WORK TASK
If a line in the records below contains the word "none", copy it out.

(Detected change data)
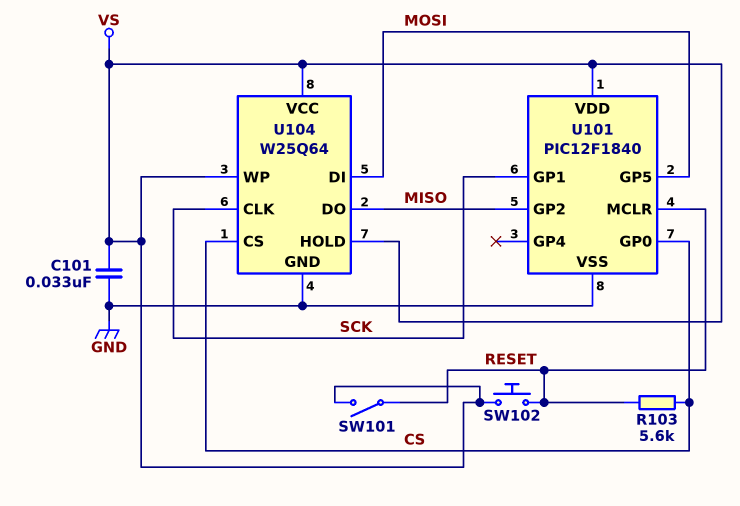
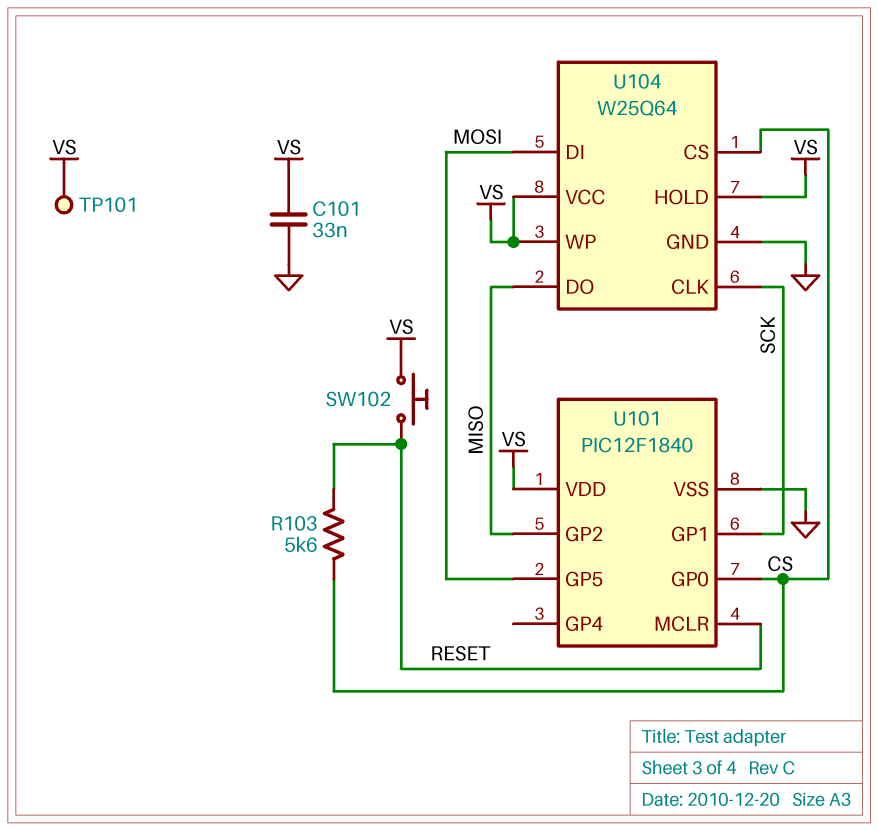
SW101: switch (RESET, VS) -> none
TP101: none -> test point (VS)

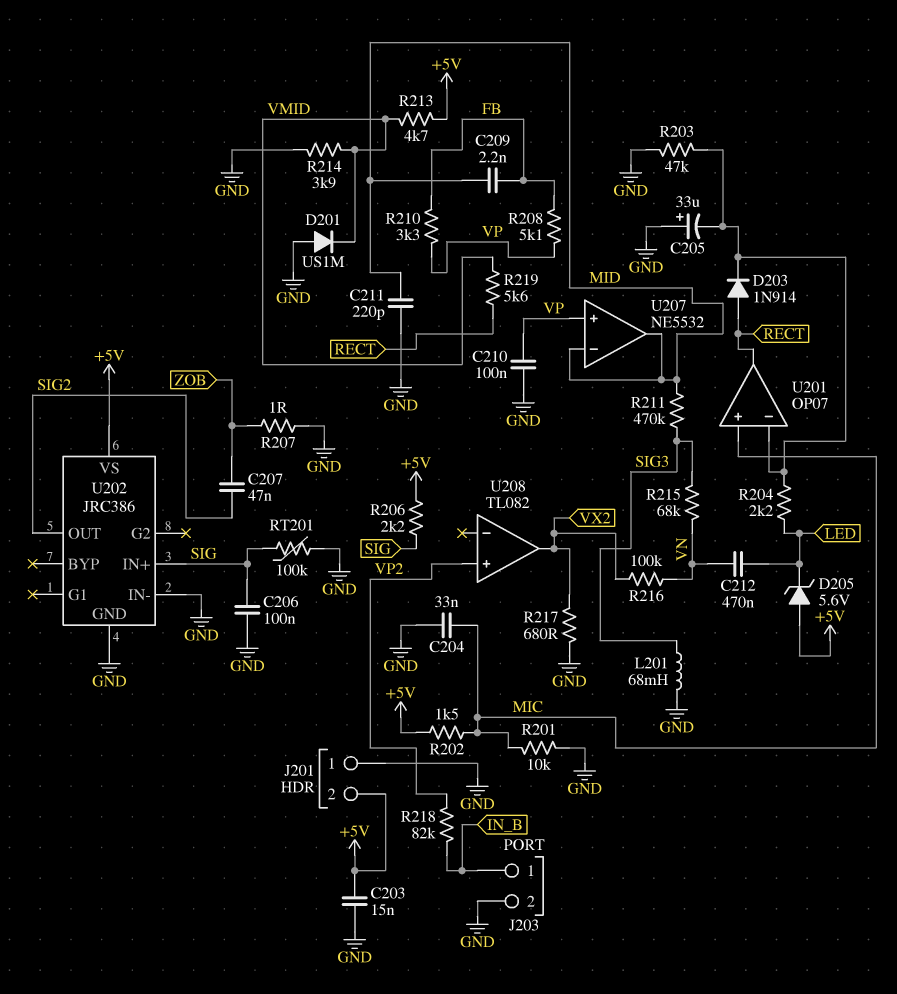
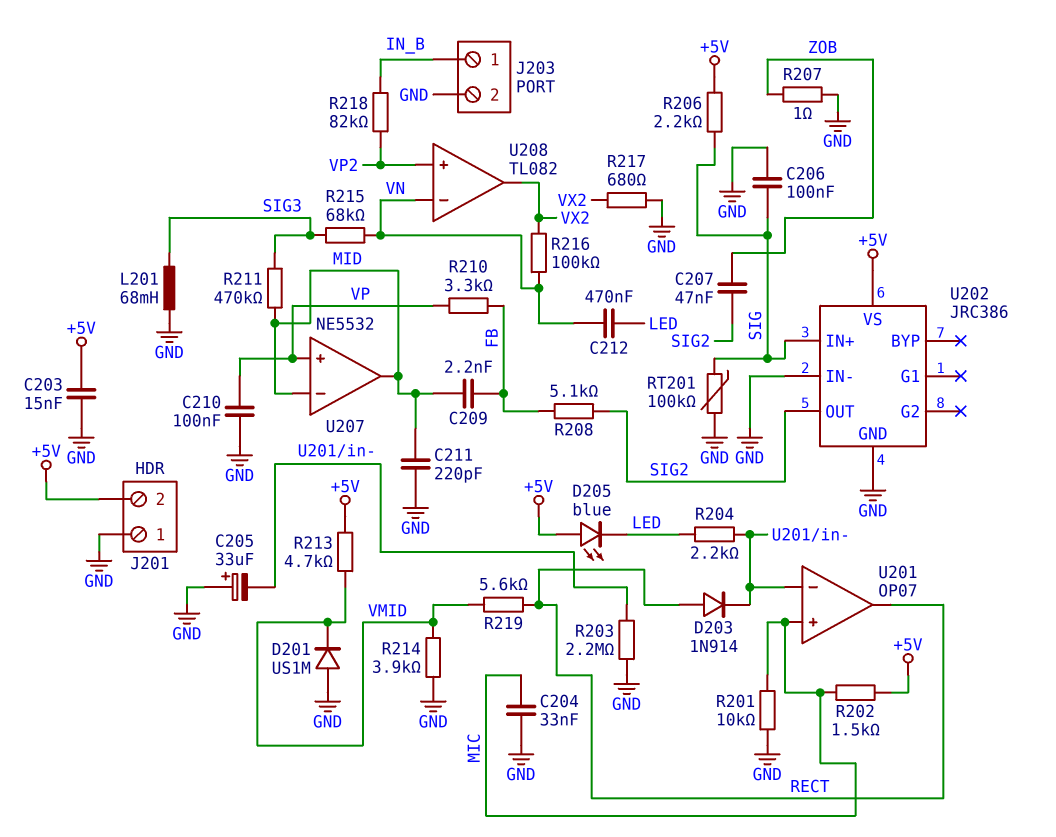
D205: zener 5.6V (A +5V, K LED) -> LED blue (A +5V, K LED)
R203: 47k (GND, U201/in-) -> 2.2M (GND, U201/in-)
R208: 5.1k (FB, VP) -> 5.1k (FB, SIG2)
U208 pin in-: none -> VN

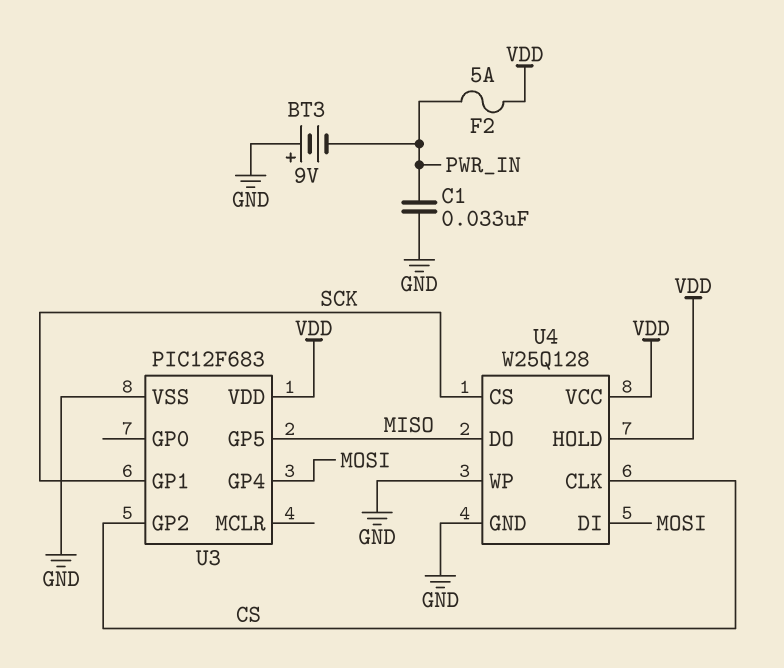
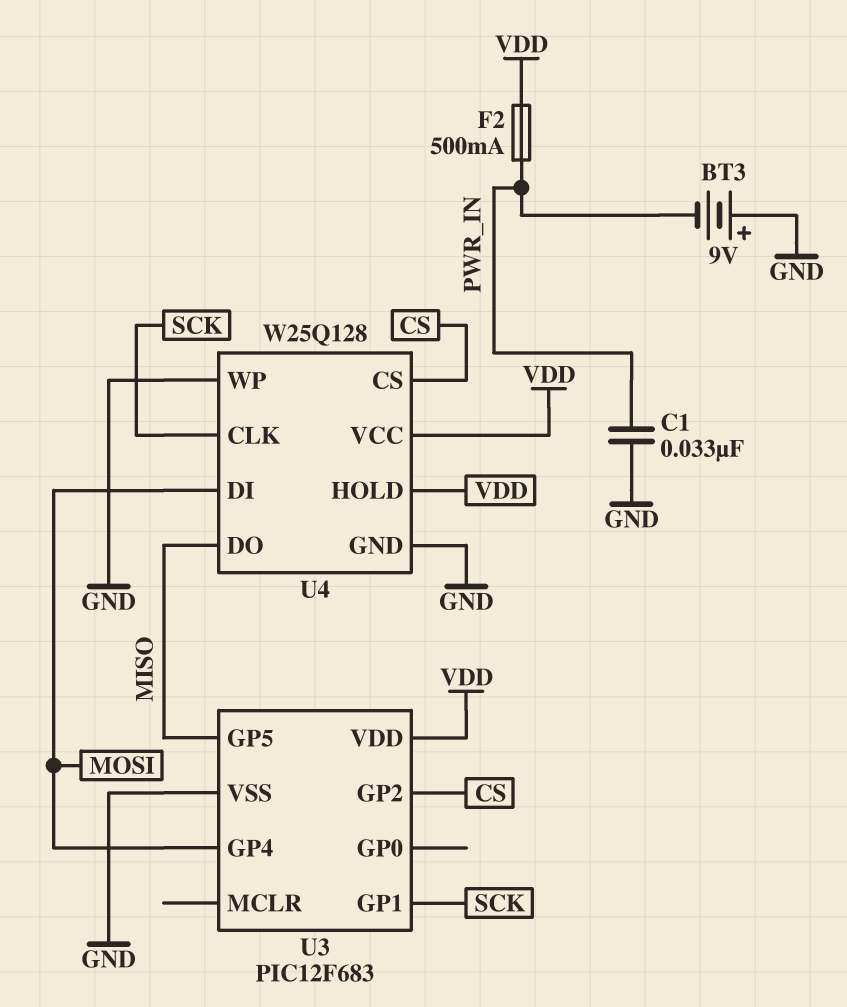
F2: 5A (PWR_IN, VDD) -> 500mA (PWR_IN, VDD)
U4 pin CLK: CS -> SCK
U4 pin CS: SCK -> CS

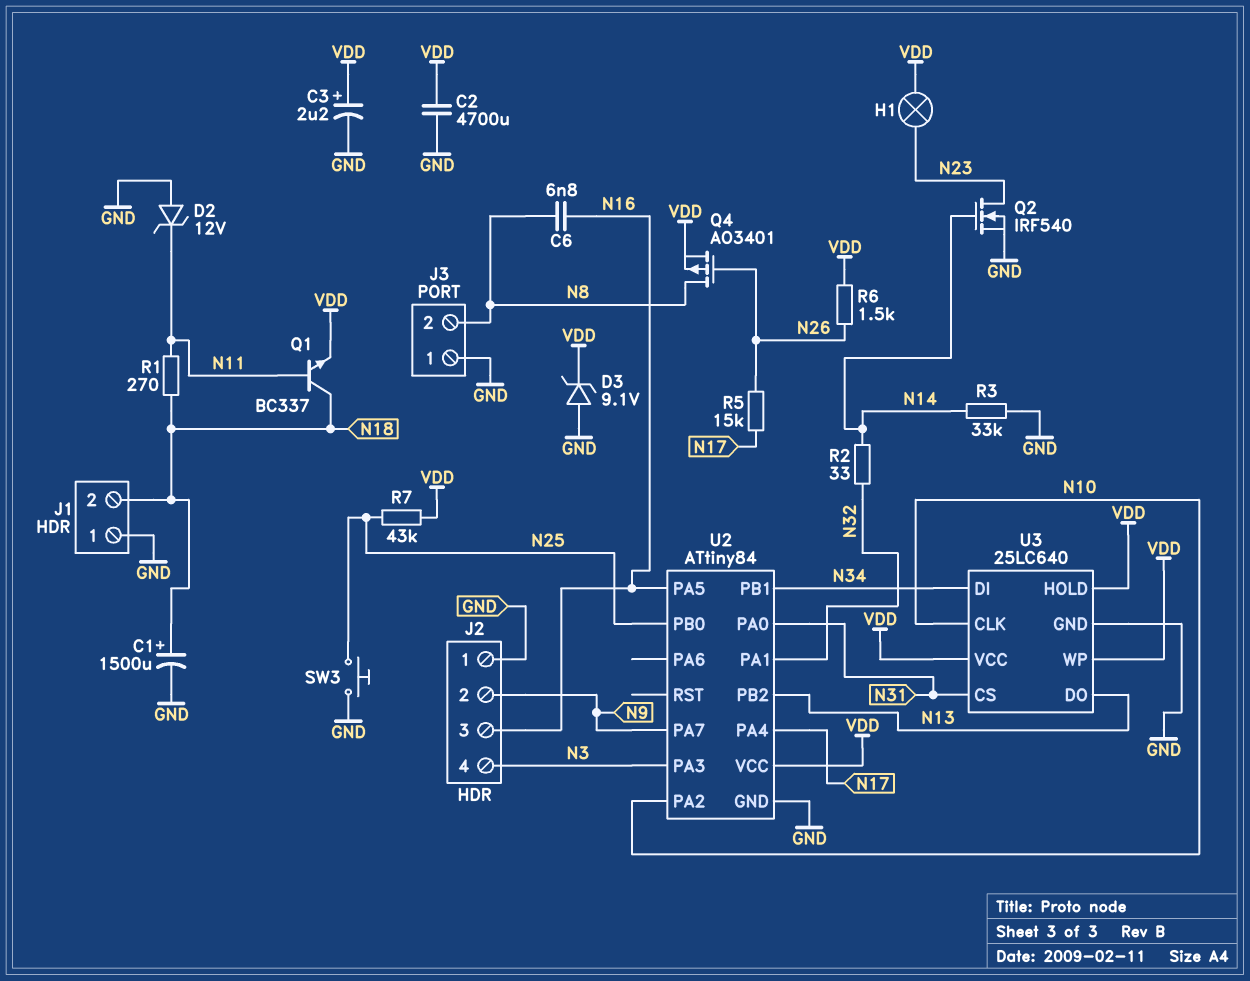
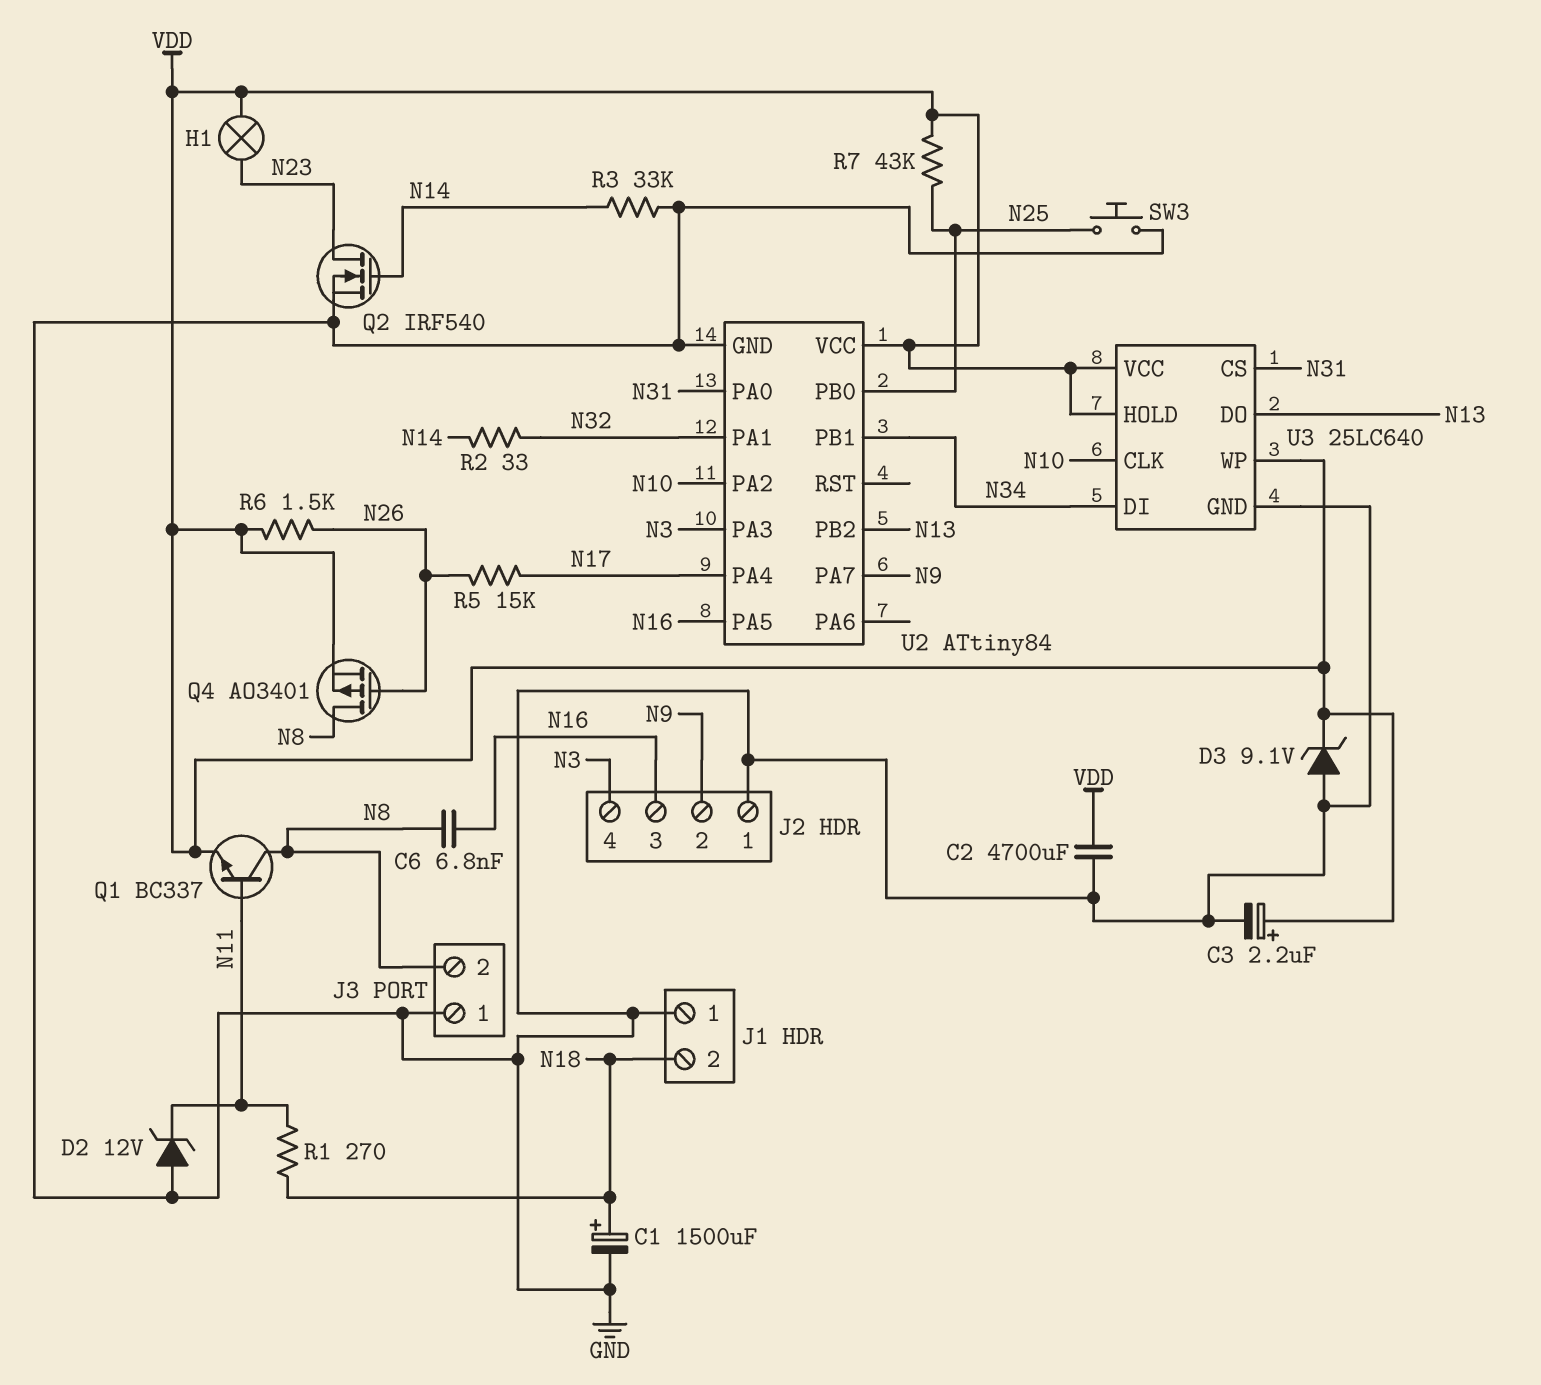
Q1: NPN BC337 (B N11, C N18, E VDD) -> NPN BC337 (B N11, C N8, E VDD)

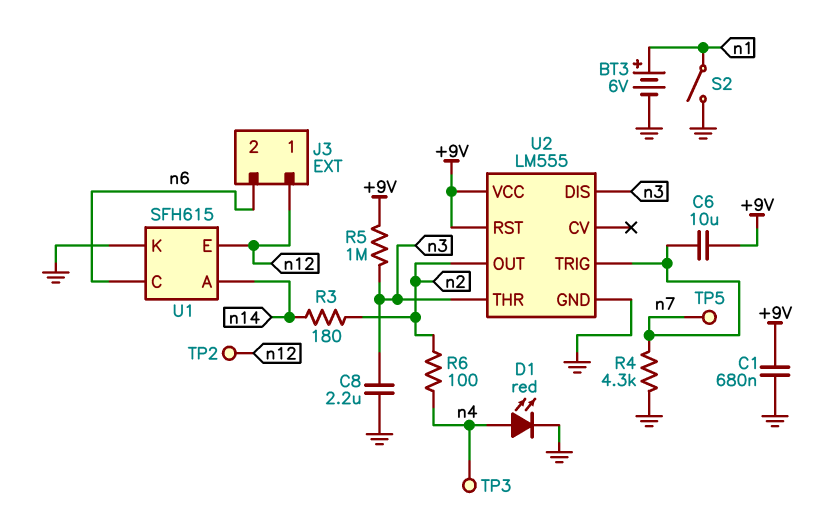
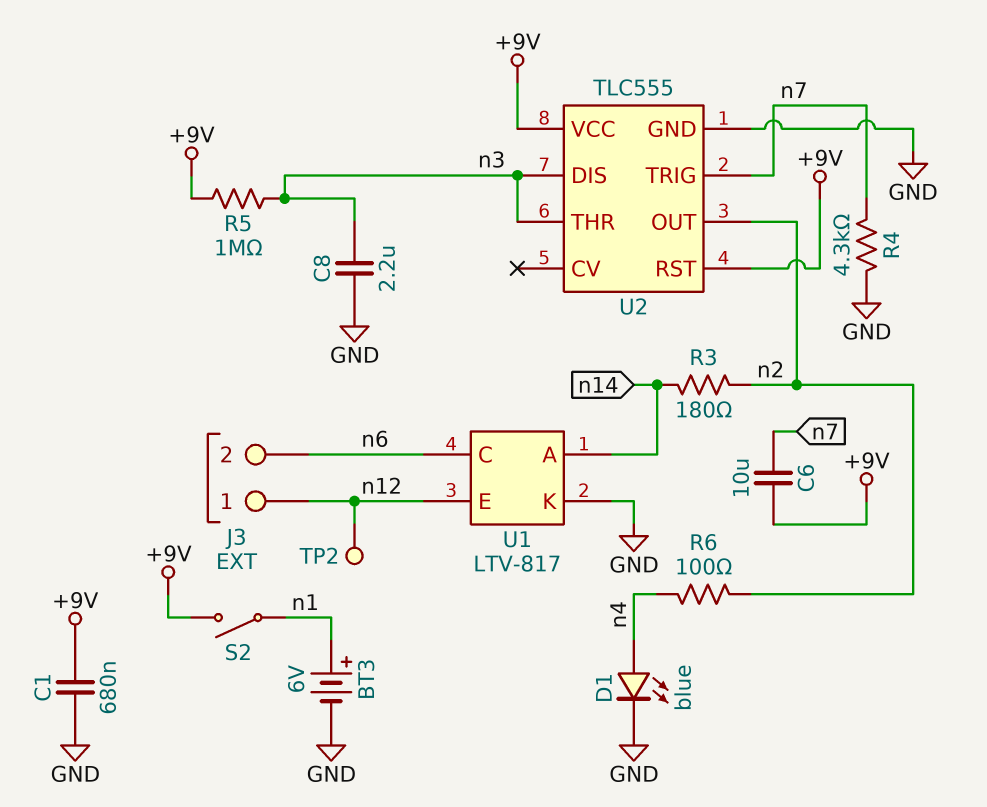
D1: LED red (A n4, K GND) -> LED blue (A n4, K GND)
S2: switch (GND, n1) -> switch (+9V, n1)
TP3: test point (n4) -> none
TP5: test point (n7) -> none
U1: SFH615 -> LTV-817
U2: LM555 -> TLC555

RESPONSE TO THE TASK
SW101: switch (RESET, VS) -> none
TP101: none -> test point (VS)
U208 pin in-: none -> VN
TP3: test point (n4) -> none
TP5: test point (n7) -> none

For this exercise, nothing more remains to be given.